What is asked: In the records below, substitute "layer cake" for every occurrence of "birthday cake" and write out all the lines again with nothing else changed, leaving out the pictures.

Record excerpts:
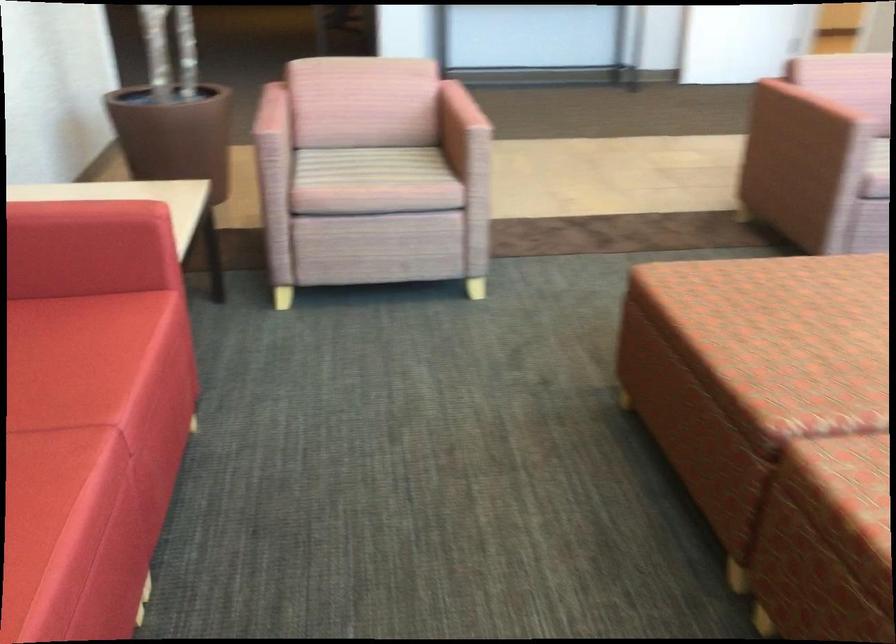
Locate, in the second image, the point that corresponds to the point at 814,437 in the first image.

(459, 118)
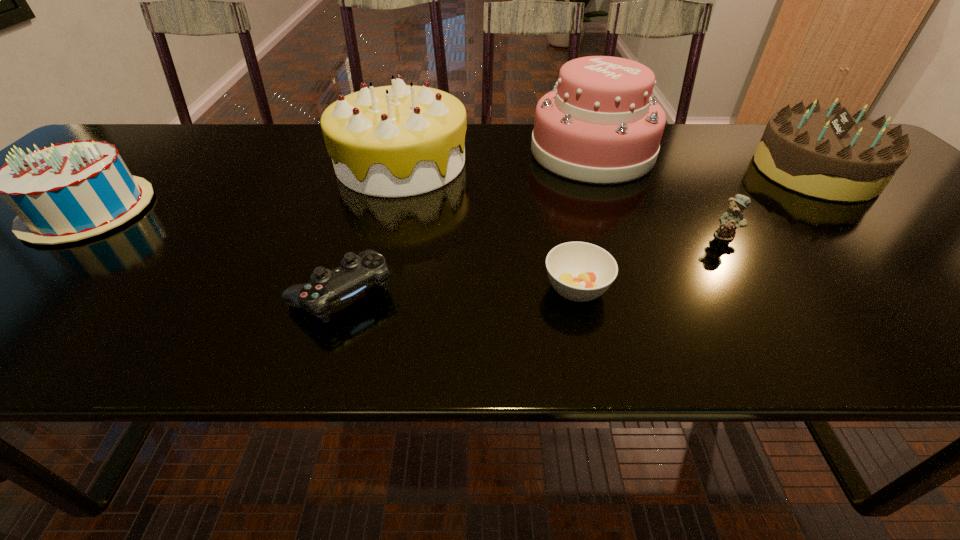
In order to click on cake in this screenshot , I will do `click(600, 124)`.

Where is `the tallest birthday cake`? This screenshot has height=540, width=960. the tallest birthday cake is located at coordinates (402, 140).

The width and height of the screenshot is (960, 540). Find the location of `the rightmost birthday cake`. the rightmost birthday cake is located at coordinates (831, 154).

This screenshot has height=540, width=960. Identify the location of the second object from right to left. (733, 218).

Where is `the third shortest object`? the third shortest object is located at coordinates (733, 218).

The image size is (960, 540). Identify the location of the sixth tallest object. (357, 273).

At what (x,y) coordinates should I click in order to perform the action: click on the shortest object. Please return your answer as a coordinate pair (x, y). The height and width of the screenshot is (540, 960). Looking at the image, I should click on (578, 271).

Where is `free space located on the front of the cake`? This screenshot has width=960, height=540. free space located on the front of the cake is located at coordinates (639, 279).

The image size is (960, 540). I want to click on vacant area located 0.360m on the left of the second birthday cake from right to left, so tap(194, 163).

The width and height of the screenshot is (960, 540). I want to click on free space located 0.190m on the front-facing side of the rightmost object, so click(x=682, y=171).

Answer to this exercise:
Locate, in the second image, the point that corresponds to the point at 814,437 in the first image.

(459, 118)
In order to click on cake in this screenshot , I will do `click(600, 124)`.

Where is `the tallest layer cake`? This screenshot has height=540, width=960. the tallest layer cake is located at coordinates (402, 140).

The width and height of the screenshot is (960, 540). Find the location of `the rightmost layer cake`. the rightmost layer cake is located at coordinates (831, 154).

This screenshot has height=540, width=960. Identify the location of the second object from right to left. (733, 218).

Where is `the third shortest object`? the third shortest object is located at coordinates (733, 218).

The image size is (960, 540). Identify the location of the sixth tallest object. (357, 273).

At what (x,y) coordinates should I click in order to perform the action: click on the shortest object. Please return your answer as a coordinate pair (x, y). The height and width of the screenshot is (540, 960). Looking at the image, I should click on (578, 271).

Where is `free space located on the front of the cake`? This screenshot has width=960, height=540. free space located on the front of the cake is located at coordinates (639, 279).

The image size is (960, 540). I want to click on vacant area located 0.360m on the left of the second layer cake from right to left, so tap(194, 163).

The width and height of the screenshot is (960, 540). I want to click on free space located 0.190m on the front-facing side of the rightmost object, so click(x=682, y=171).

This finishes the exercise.